*** Opening of Extracted material ***

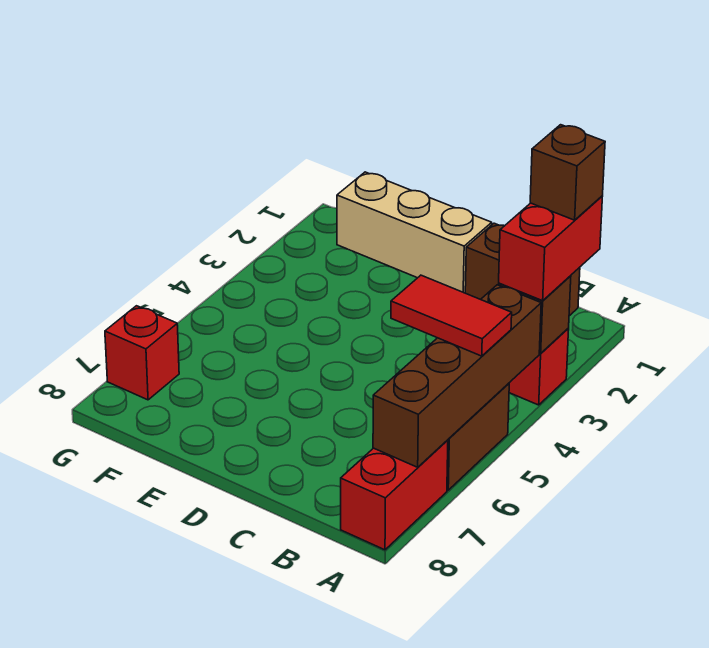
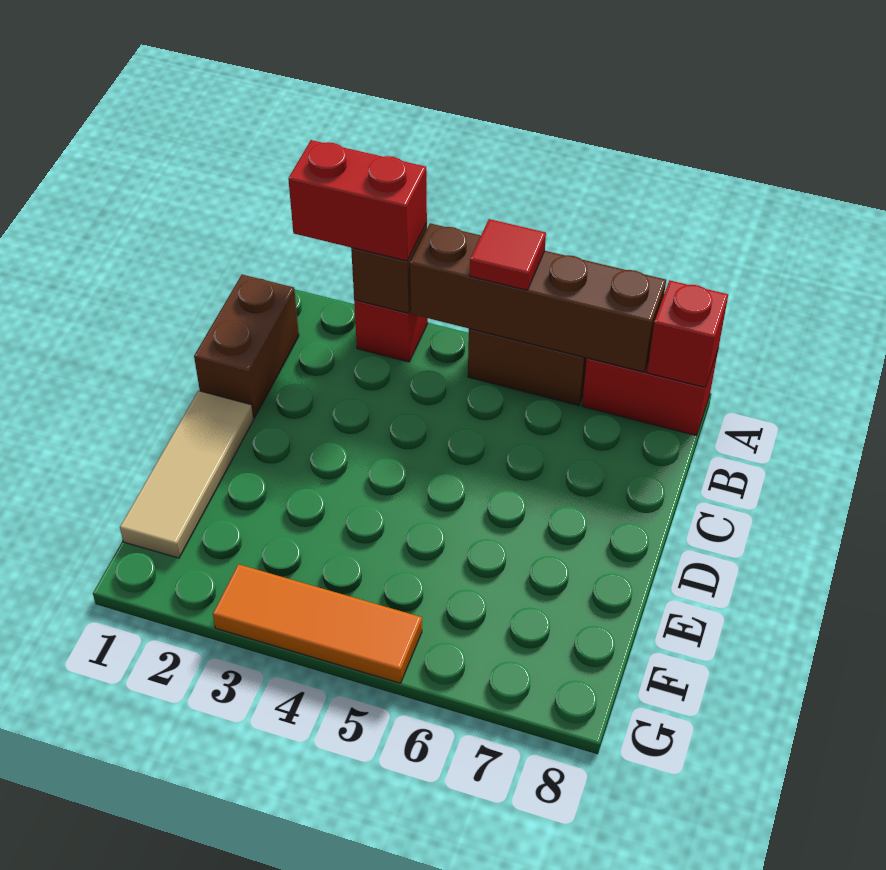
brown brick A2 level 4 -> none
red tile A5:B5 level 3 -> red tile A5 level 3
tan brick D1:F1 level 1 -> tan tile D1:F1 level 1
none -> orange tile G3:G5 level 1
red brick G7 level 1 -> red brick A8 level 2

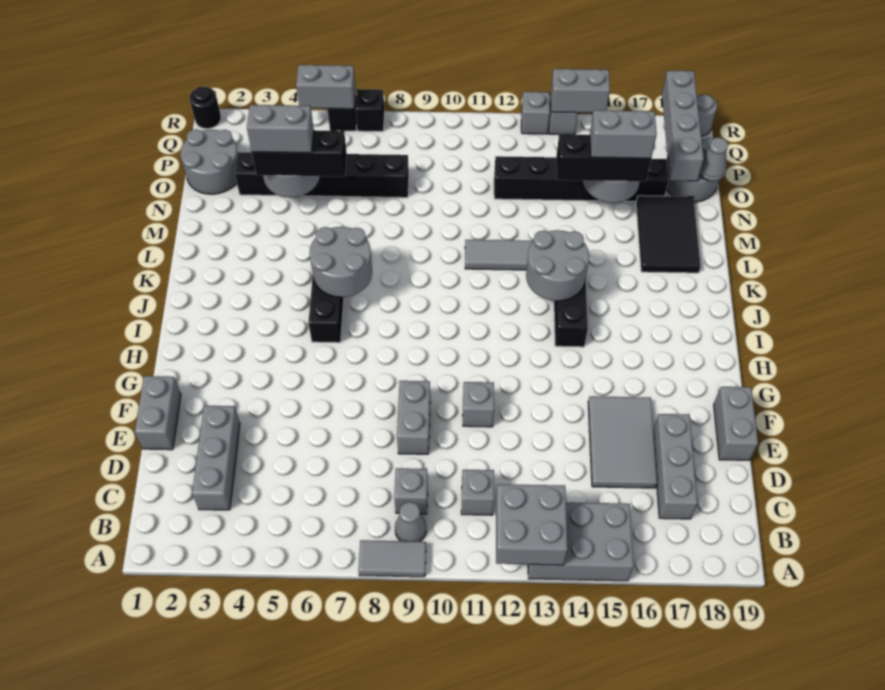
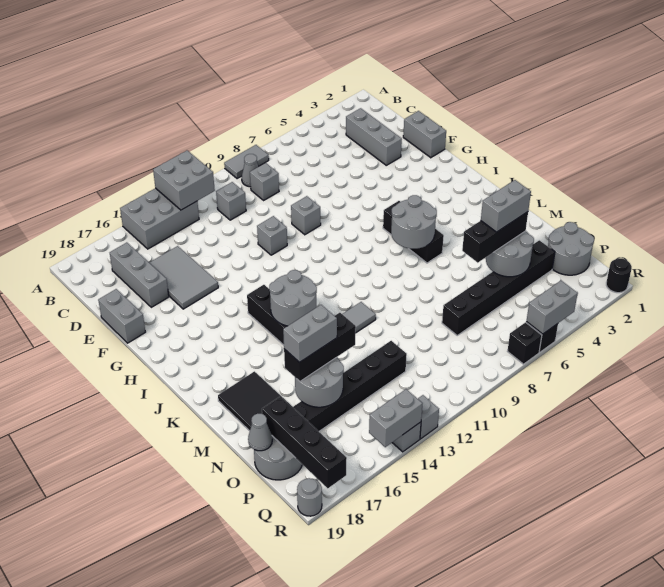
grey brick E9:F9 level 1 -> grey brick F9 level 1
grey brick O18:R18 level 2 -> black brick O18:R18 level 2

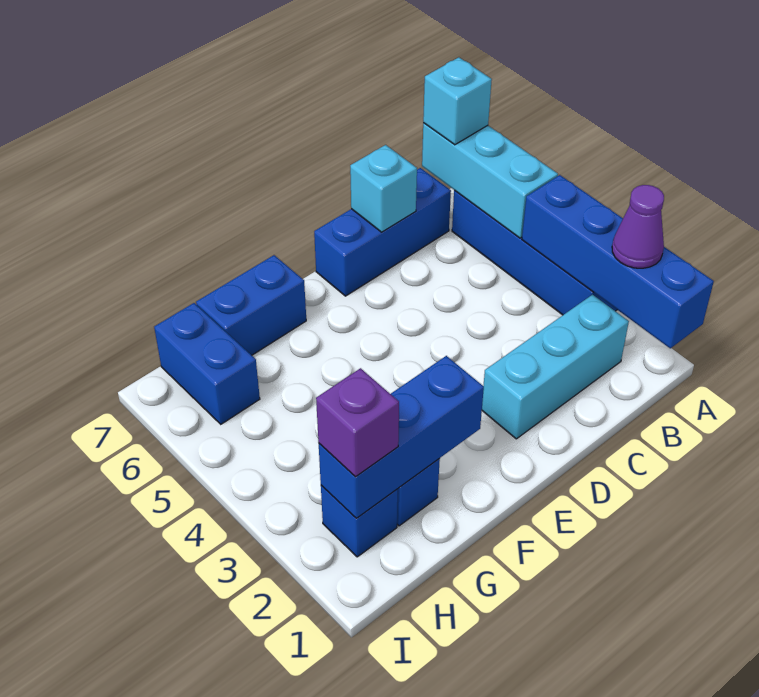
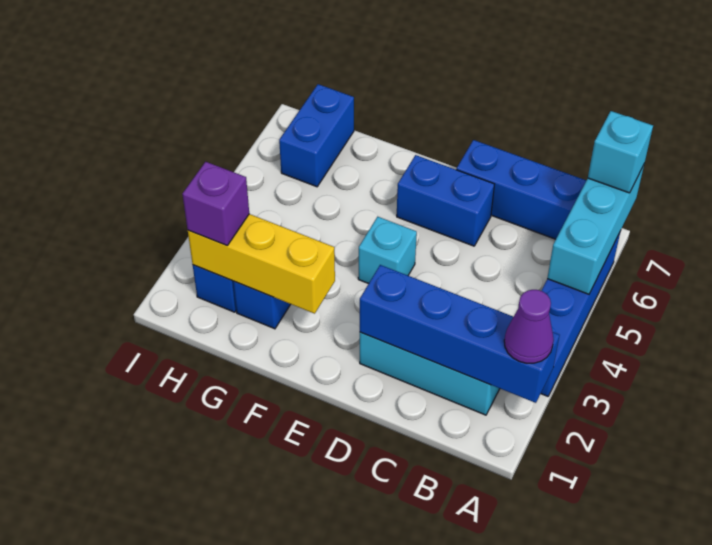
blue brick A1:A4 level 2 -> blue brick A2:D2 level 2
cyan brick C7 level 2 -> cyan brick E4 level 1
blue brick F2:H2 level 2 -> yellow brick F2:H2 level 2
blue brick F7:G7 level 1 -> blue brick D6:E6 level 1

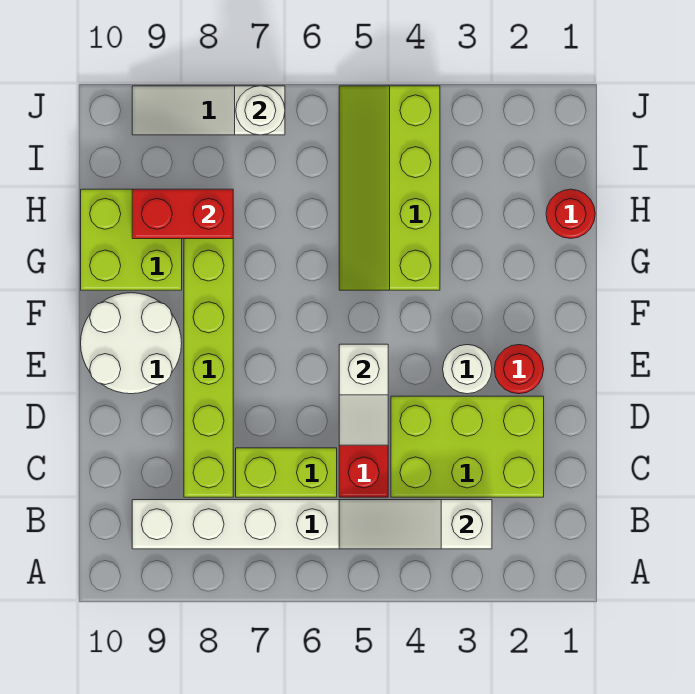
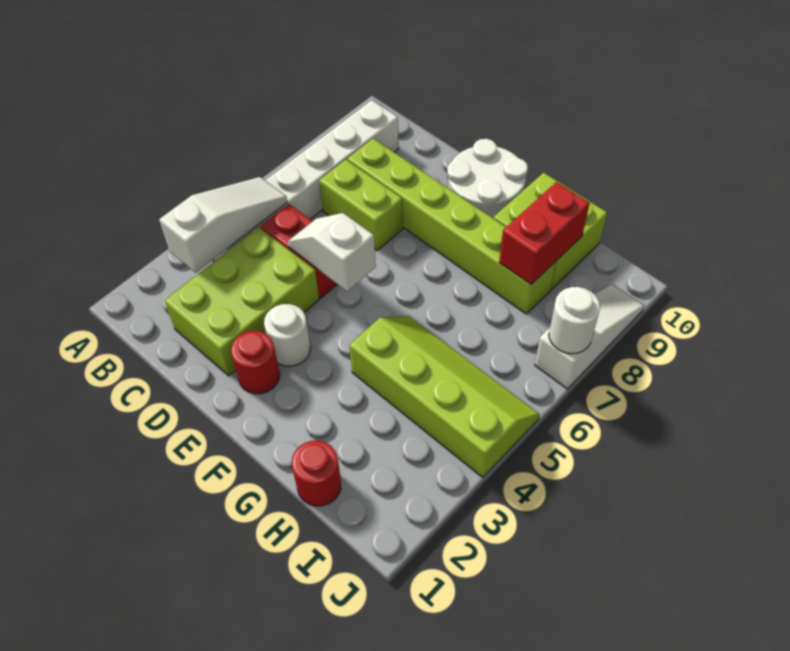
lime brick C6:C7 level 1 -> lime brick C7:D7 level 1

*** Close of Extracted material ***

Without the pictures, set down every entry exactly.

Solution to this exercise>
brown brick A2 level 4 -> none
red tile A5:B5 level 3 -> red tile A5 level 3
tan brick D1:F1 level 1 -> tan tile D1:F1 level 1
none -> orange tile G3:G5 level 1
red brick G7 level 1 -> red brick A8 level 2

grey brick E9:F9 level 1 -> grey brick F9 level 1
grey brick O18:R18 level 2 -> black brick O18:R18 level 2

blue brick A1:A4 level 2 -> blue brick A2:D2 level 2
cyan brick C7 level 2 -> cyan brick E4 level 1
blue brick F2:H2 level 2 -> yellow brick F2:H2 level 2
blue brick F7:G7 level 1 -> blue brick D6:E6 level 1

lime brick C6:C7 level 1 -> lime brick C7:D7 level 1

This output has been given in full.